• INSTRUCTIONS FOR THE TASK: Reproduce the records that follow in full, excluding any picture they contain.

** Opening INPUT RECORDS block **

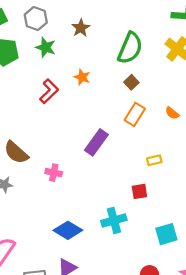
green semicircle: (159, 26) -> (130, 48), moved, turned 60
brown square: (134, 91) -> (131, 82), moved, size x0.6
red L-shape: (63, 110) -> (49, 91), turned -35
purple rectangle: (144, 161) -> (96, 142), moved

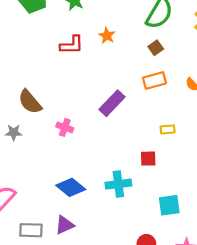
red L-shape: (49, 91) -> (72, 45), turned 35
orange rectangle: (135, 114) -> (155, 80), turned 35

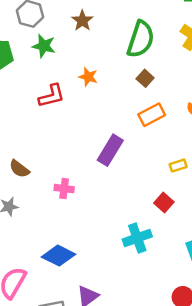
brown semicircle: (30, 102) -> (19, 169), size x0.7
red square: (148, 159) -> (164, 203), turned -35
blue diamond: (71, 187) -> (59, 256), moved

** Closing INPUT RECORDS block **

• SOLUTION FOR THIS TASK:
green semicircle: (159, 26) -> (130, 48), moved, turned 60
brown square: (134, 91) -> (131, 82), moved, size x0.6
red L-shape: (63, 110) -> (49, 91), turned -35
purple rectangle: (144, 161) -> (96, 142), moved

red L-shape: (49, 91) -> (72, 45), turned 35
orange rectangle: (135, 114) -> (155, 80), turned 35

brown semicircle: (30, 102) -> (19, 169), size x0.7
red square: (148, 159) -> (164, 203), turned -35
blue diamond: (71, 187) -> (59, 256), moved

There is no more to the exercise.